## YOUR OBJECTIVE
Taking the listing below, restate word for word each line from the line with "camera: 145 degrees left, 15 degrees down" to the line with "(458, 257) = (123, 304): green", ends included, and stop there.

## PROVIDED MATERIAL
- - - - - - -

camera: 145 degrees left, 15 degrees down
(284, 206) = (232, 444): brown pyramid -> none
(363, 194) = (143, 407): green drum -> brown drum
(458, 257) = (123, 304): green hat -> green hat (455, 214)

- - - - - - -

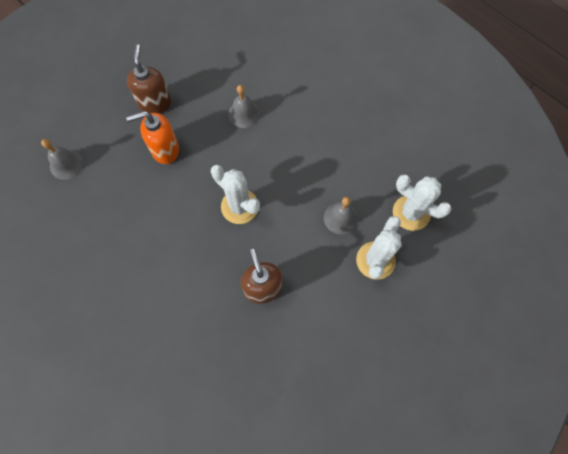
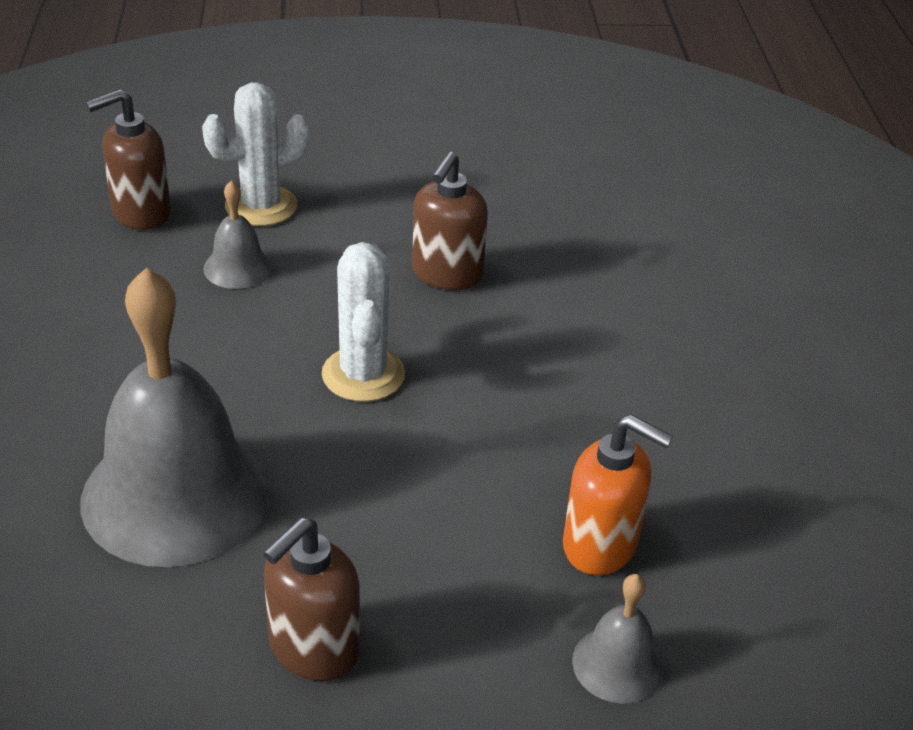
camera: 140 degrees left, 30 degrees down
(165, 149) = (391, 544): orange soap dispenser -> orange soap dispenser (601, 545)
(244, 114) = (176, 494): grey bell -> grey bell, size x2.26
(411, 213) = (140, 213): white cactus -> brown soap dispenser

- - - - - - -

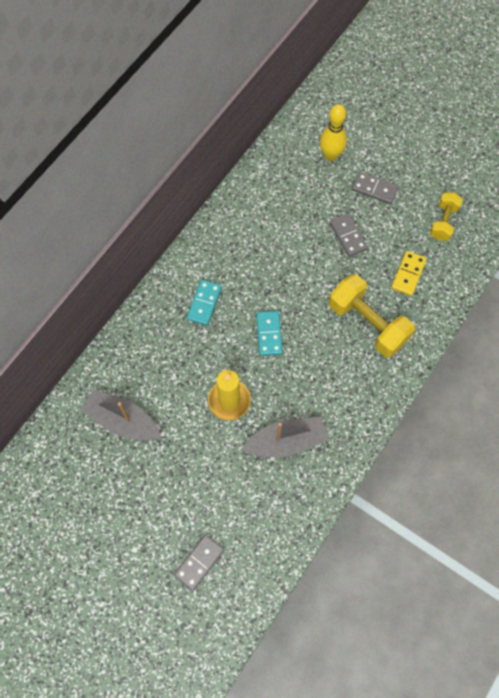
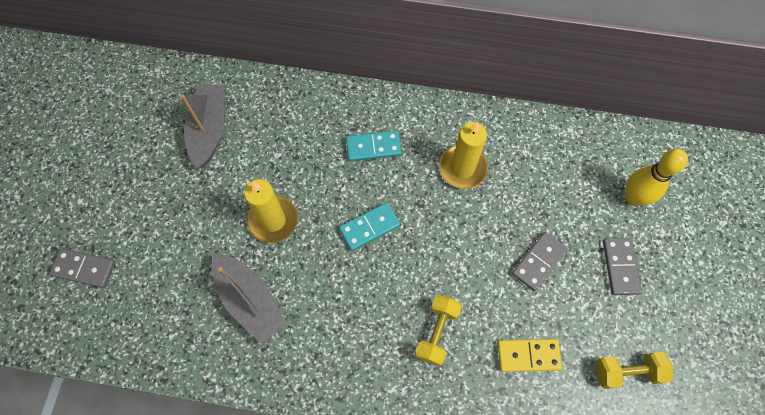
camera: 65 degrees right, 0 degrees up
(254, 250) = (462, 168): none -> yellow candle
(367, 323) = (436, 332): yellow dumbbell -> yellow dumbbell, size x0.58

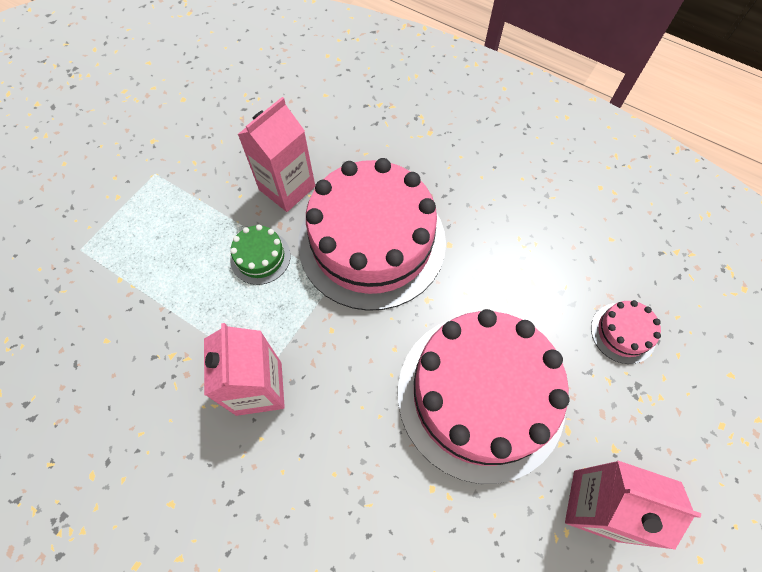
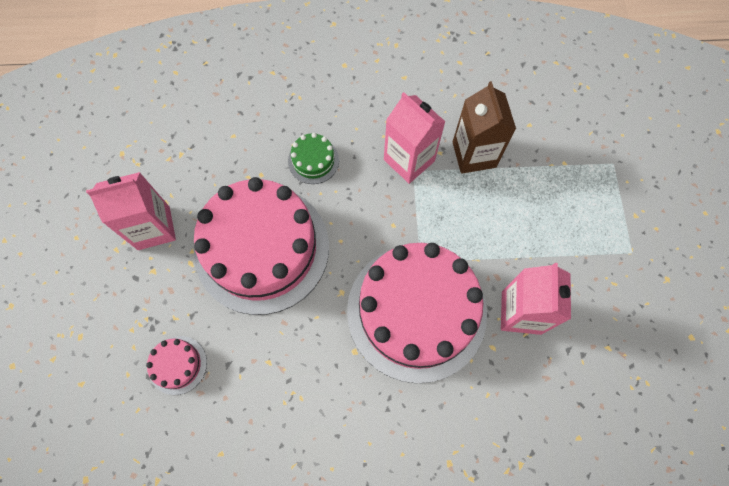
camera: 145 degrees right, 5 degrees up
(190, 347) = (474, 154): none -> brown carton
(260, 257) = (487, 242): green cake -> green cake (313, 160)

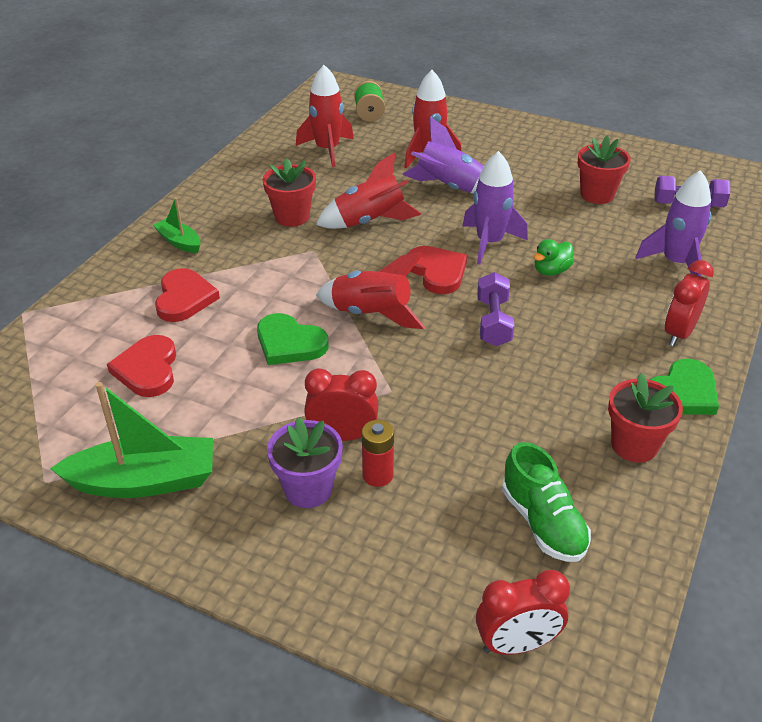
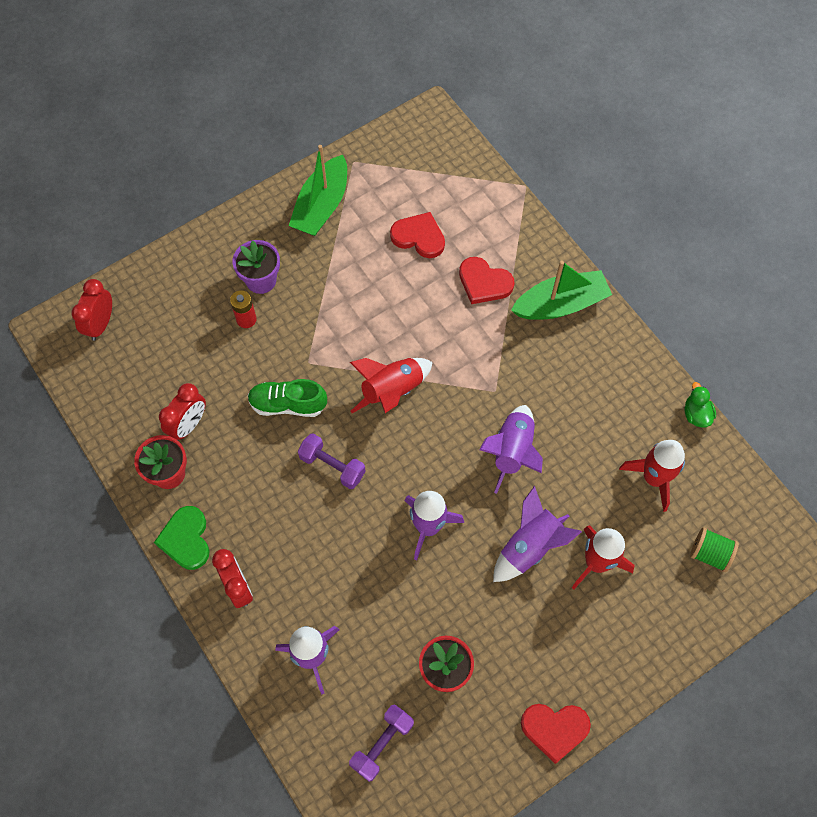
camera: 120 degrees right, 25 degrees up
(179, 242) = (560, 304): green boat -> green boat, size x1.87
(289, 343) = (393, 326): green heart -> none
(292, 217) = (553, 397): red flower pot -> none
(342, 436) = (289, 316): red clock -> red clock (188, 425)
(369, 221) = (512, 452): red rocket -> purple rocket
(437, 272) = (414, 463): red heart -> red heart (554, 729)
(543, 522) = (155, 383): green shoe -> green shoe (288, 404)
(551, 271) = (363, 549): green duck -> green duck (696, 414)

- - - - - - -

## ANSWER TO THIS EXERCISE
camera: 145 degrees left, 15 degrees down
(284, 206) = (232, 444): brown pyramid -> none
(363, 194) = (143, 407): green drum -> brown drum
(458, 257) = (123, 304): green hat -> green hat (455, 214)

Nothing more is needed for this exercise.